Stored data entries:
=== Begin Enclosure ===

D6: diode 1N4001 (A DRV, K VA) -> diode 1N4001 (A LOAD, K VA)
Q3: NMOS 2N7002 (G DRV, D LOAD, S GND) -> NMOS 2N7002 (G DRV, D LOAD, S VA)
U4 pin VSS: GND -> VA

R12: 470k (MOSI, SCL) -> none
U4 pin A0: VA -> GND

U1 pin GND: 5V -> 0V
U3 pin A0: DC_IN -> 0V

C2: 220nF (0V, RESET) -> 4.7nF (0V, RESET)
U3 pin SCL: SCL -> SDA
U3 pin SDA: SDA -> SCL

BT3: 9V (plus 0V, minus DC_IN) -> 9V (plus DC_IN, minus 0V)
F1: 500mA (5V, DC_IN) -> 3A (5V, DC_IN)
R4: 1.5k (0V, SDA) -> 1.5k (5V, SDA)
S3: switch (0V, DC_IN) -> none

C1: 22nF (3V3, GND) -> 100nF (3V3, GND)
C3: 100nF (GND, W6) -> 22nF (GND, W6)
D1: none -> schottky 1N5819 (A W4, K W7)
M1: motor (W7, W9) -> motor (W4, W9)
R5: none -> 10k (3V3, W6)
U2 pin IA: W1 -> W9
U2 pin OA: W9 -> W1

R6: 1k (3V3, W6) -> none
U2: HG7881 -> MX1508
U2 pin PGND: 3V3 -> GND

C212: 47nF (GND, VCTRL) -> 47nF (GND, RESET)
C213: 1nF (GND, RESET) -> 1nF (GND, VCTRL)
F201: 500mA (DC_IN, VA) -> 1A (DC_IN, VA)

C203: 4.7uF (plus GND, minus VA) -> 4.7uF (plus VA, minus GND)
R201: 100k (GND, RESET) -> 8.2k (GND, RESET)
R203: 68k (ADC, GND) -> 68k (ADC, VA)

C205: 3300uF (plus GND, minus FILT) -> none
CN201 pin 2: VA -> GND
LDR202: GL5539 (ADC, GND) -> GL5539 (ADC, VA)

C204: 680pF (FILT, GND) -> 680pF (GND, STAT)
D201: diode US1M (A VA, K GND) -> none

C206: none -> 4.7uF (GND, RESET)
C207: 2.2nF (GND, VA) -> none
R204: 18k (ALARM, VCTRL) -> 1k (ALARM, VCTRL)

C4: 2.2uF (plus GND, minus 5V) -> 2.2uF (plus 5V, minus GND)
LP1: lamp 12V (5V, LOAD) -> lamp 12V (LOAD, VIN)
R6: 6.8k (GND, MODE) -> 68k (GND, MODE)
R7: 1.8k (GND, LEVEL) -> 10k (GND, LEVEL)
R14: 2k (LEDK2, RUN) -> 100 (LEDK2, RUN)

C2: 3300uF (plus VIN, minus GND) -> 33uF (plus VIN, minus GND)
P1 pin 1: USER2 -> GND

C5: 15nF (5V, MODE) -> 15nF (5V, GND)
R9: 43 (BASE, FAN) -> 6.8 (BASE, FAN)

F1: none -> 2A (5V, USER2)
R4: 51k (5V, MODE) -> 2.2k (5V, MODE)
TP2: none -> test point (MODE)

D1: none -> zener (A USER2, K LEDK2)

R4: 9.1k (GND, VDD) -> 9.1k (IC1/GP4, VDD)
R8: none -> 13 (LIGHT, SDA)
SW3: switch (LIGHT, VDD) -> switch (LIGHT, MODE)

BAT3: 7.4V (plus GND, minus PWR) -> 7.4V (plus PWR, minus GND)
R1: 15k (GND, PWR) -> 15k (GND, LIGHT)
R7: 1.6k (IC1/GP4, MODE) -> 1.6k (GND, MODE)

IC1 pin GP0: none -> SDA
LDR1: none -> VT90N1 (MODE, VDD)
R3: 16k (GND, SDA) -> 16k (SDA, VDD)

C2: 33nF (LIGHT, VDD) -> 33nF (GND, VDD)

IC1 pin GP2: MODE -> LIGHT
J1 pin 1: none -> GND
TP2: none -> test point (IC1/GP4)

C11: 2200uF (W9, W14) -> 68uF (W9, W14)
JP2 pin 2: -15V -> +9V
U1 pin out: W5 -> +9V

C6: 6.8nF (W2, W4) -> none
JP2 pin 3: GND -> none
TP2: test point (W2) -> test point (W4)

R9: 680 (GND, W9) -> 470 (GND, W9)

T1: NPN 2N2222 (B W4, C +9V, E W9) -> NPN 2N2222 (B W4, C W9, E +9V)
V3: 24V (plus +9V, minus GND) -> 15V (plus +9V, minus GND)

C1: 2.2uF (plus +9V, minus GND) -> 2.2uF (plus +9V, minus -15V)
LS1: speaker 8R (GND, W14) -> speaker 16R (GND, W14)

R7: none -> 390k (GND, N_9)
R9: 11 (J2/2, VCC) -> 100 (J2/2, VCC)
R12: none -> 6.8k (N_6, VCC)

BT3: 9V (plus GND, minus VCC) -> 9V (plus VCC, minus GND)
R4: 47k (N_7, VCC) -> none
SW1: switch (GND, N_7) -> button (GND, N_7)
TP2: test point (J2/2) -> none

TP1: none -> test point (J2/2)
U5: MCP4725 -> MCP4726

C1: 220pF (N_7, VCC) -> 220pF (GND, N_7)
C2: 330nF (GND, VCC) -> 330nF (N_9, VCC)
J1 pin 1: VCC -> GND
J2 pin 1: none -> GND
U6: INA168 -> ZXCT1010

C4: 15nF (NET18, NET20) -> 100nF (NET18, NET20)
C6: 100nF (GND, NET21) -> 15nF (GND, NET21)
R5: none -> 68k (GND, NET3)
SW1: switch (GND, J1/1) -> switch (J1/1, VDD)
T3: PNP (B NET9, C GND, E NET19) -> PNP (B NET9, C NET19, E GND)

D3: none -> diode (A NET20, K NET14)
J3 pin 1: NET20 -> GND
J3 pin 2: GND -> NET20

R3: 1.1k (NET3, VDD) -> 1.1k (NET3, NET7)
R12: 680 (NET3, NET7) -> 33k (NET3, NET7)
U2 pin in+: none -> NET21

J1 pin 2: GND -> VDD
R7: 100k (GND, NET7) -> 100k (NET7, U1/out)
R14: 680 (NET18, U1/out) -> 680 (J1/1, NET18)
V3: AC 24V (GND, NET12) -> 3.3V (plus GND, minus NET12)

=== End Enclosure ===

* Exercise objective *
The required result is an exact repeat of the records above from the line containing "R12: 680 (NET3, NET7) -> 33k (NET3, NET7)" to their final line.

* Response to this exercise *
R12: 680 (NET3, NET7) -> 33k (NET3, NET7)
U2 pin in+: none -> NET21

J1 pin 2: GND -> VDD
R7: 100k (GND, NET7) -> 100k (NET7, U1/out)
R14: 680 (NET18, U1/out) -> 680 (J1/1, NET18)
V3: AC 24V (GND, NET12) -> 3.3V (plus GND, minus NET12)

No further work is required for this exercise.